**TASK DIRECTIONS**
Exclude the pictures. Transcribe, exactly as written, the lines from the one with "black cross: (238, 145) -> (172, 116), moved" through the end of the entries below.
Segment Open
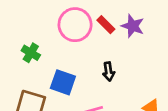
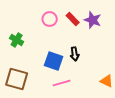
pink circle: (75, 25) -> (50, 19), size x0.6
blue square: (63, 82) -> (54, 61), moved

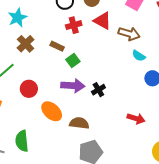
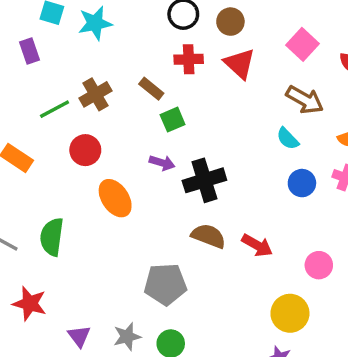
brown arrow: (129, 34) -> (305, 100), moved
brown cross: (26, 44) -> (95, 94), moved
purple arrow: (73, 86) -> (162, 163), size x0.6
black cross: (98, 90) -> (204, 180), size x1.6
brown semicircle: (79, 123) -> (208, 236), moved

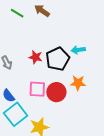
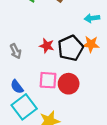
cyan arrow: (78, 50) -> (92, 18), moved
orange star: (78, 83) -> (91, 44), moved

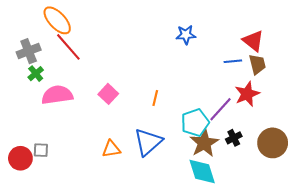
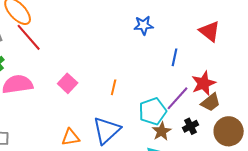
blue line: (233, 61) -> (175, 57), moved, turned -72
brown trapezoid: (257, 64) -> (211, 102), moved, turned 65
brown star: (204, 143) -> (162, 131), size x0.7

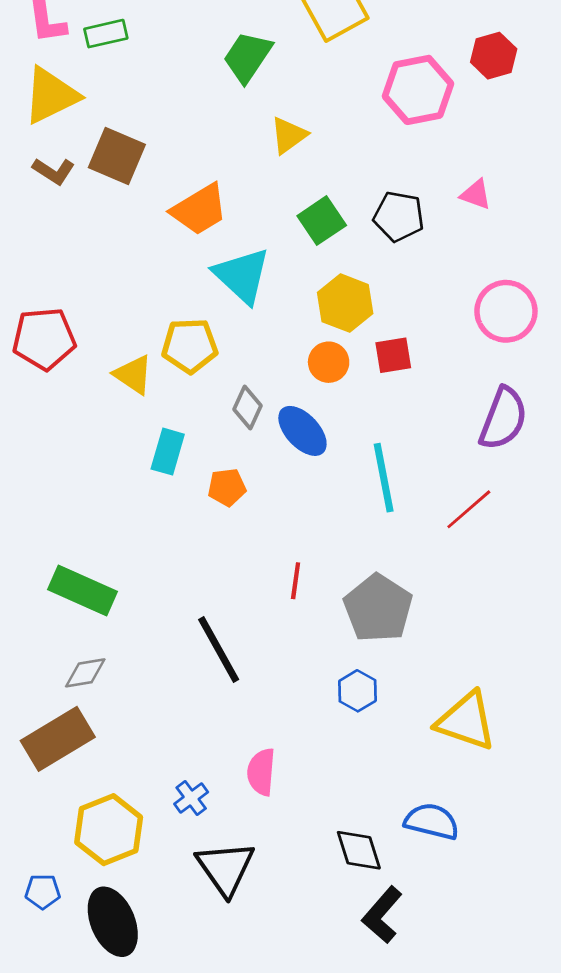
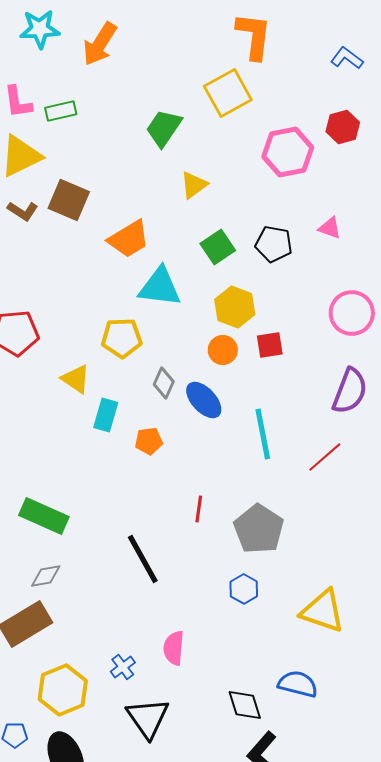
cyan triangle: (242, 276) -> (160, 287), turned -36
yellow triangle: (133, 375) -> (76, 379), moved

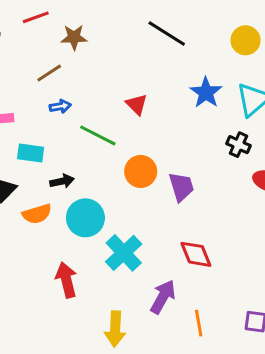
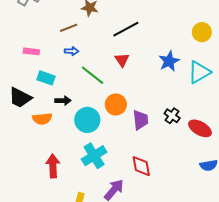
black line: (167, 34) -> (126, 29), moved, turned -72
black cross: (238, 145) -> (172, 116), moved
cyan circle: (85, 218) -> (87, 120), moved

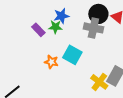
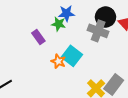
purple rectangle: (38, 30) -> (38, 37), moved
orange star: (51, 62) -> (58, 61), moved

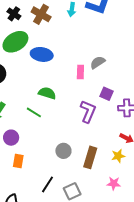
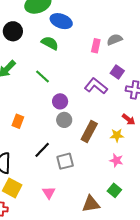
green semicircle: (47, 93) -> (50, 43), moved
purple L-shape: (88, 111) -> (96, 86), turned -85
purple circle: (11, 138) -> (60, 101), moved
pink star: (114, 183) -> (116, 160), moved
Segment Closed
**COMPLETED EXERCISE**
black cross: (238, 145) -> (172, 116), moved
cyan circle: (85, 218) -> (87, 120), moved

purple rectangle: (38, 30) -> (38, 37), moved
orange star: (51, 62) -> (58, 61), moved

green semicircle: (47, 93) -> (50, 43), moved
purple L-shape: (88, 111) -> (96, 86), turned -85
purple circle: (11, 138) -> (60, 101), moved
pink star: (114, 183) -> (116, 160), moved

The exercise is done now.